Problem details |
Note each line in the data holding the string "black" and report it.

Geometric shape edit sequences:
┏━━

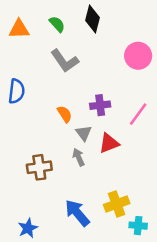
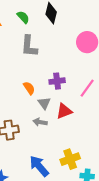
gray L-shape: (65, 61) -> (29, 46), turned 40
gray arrow: (79, 157) -> (40, 122), turned -56

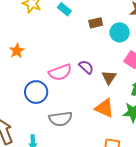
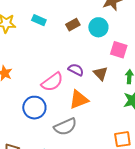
orange triangle: (104, 108) -> (79, 100), moved, turned -30

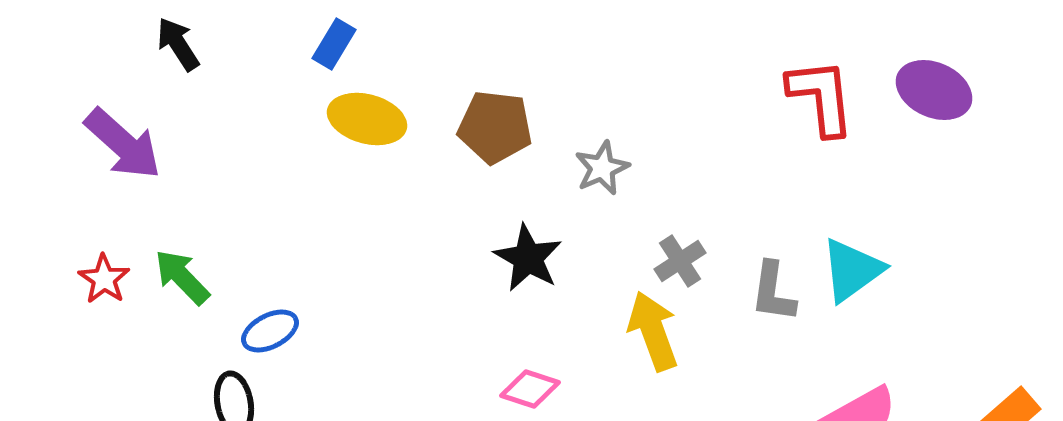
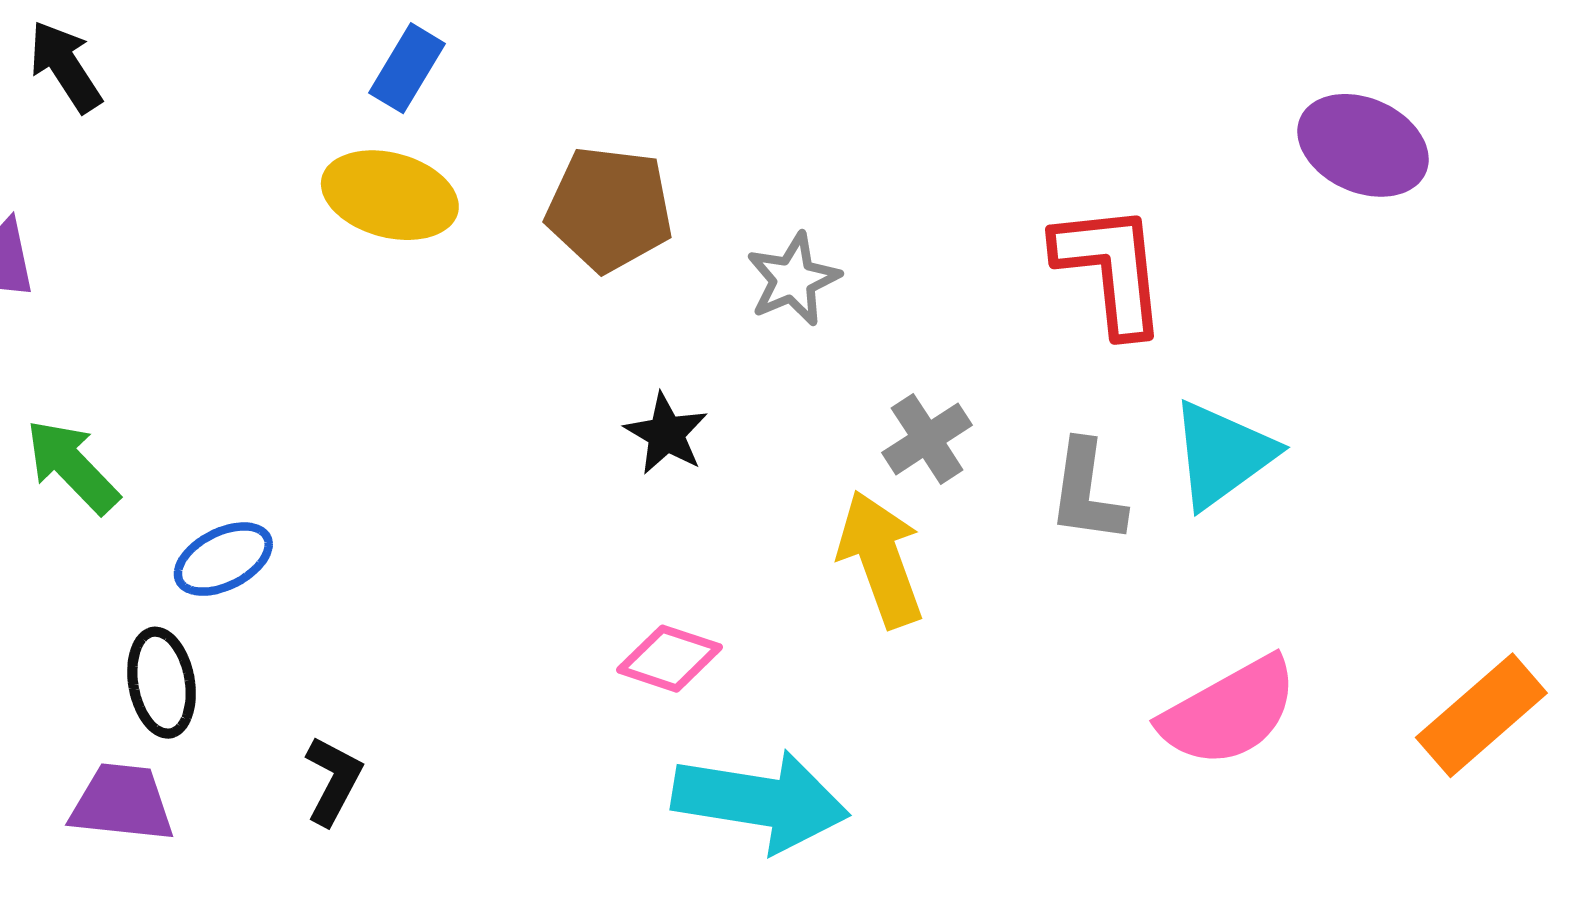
blue rectangle: (334, 44) -> (407, 68), moved
red L-shape: (821, 97) -> (1111, 269), moved
black star: (528, 258) -> (666, 434), size x0.7

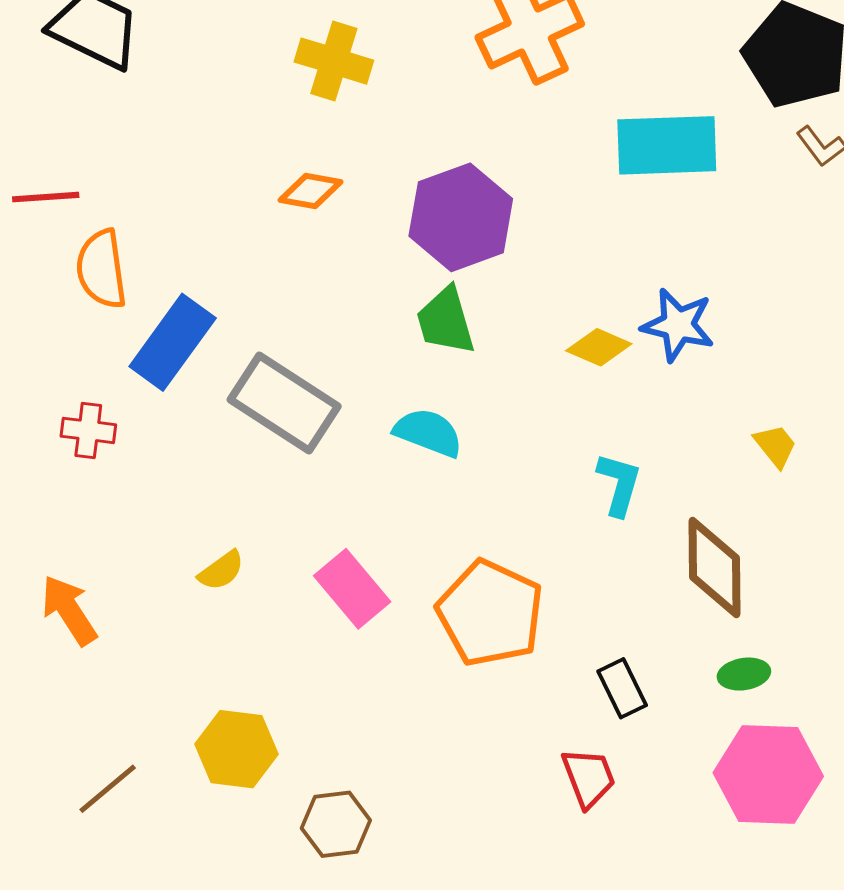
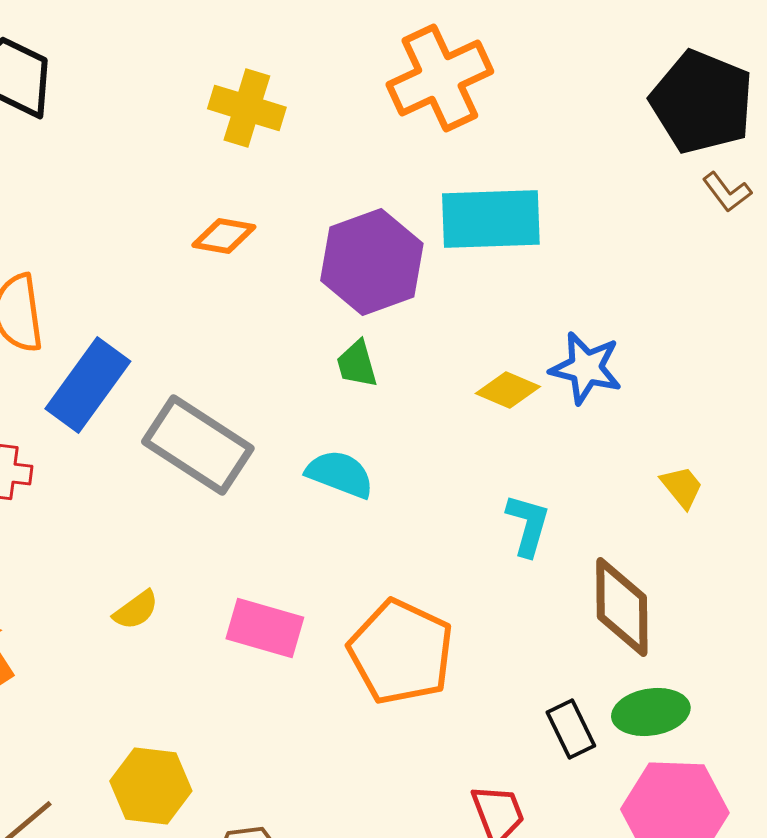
cyan rectangle: (667, 145) -> (491, 219), moved
green trapezoid: (446, 321) -> (357, 364), size x0.7
pink rectangle: (352, 589) -> (265, 628), turned -34
green ellipse: (744, 674) -> (651, 712), size x1.5
black rectangle: (622, 688) -> (571, 729), moved

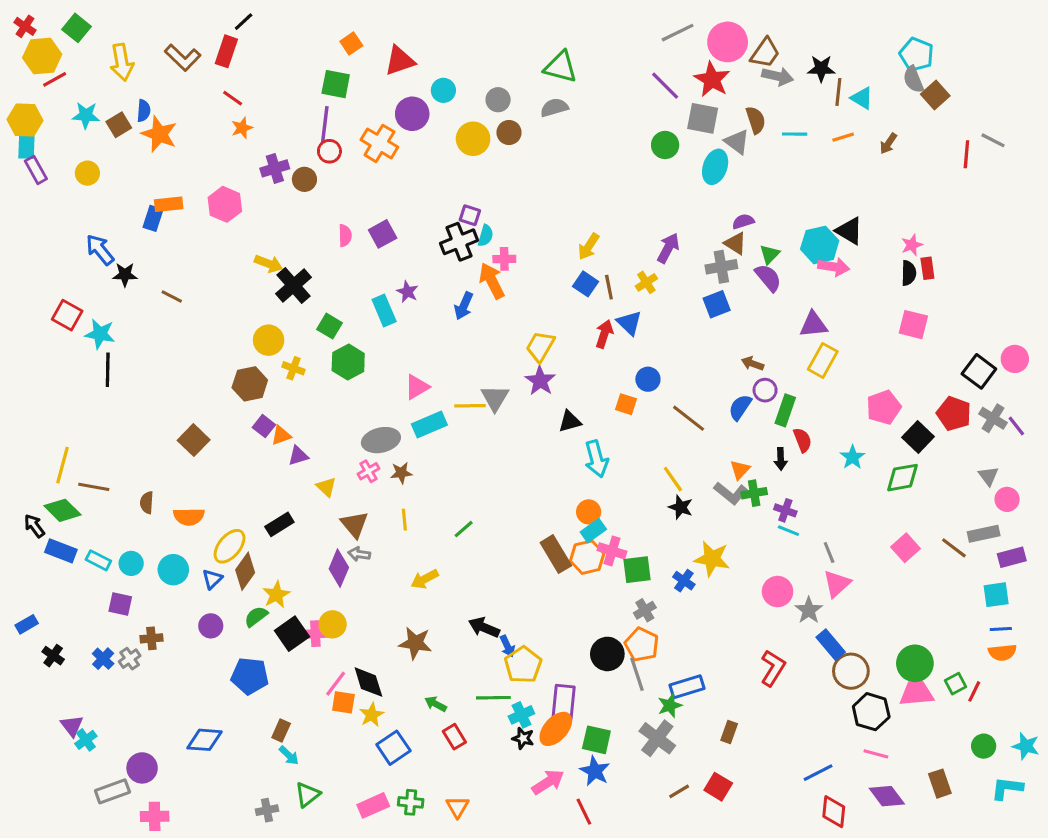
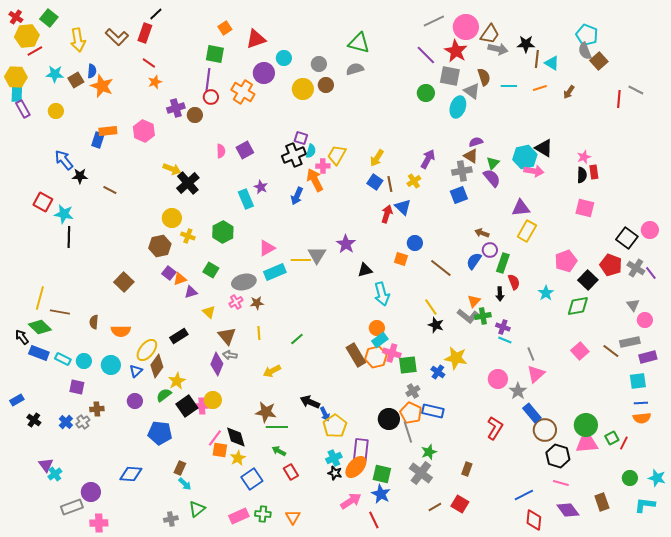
green square: (329, 326) -> (211, 270), moved
yellow trapezoid: (540, 346) -> (337, 155), moved
blue rectangle: (687, 687) -> (433, 411), moved, turned 30
green line: (493, 698) -> (277, 427), moved

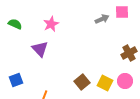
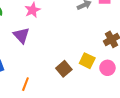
yellow square: (105, 83) -> (87, 61), moved

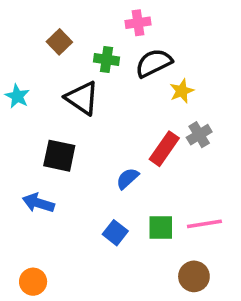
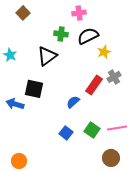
brown square: (59, 42) -> (23, 13), moved
black triangle: (82, 98) -> (47, 56), turned 50
blue arrow: (38, 203) -> (15, 104), moved
green square: (161, 227) -> (92, 130), turned 35

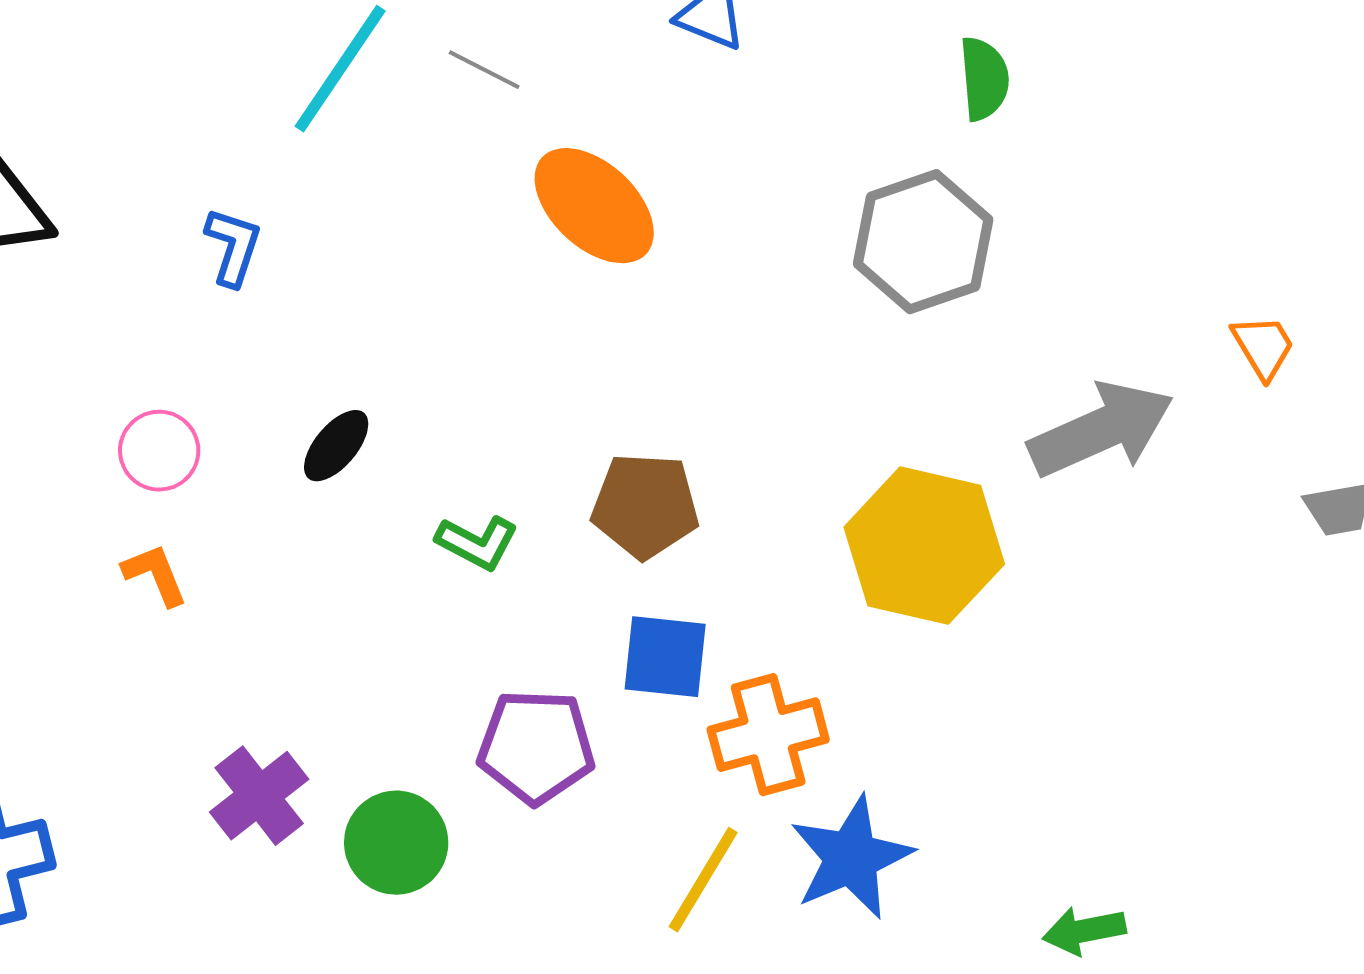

┗━━

Solution to this task |
black star: (528, 258) -> (666, 434), size x0.7
black rectangle: (622, 688) -> (571, 729), moved
black triangle: (82, 98) -> (47, 56), turned 50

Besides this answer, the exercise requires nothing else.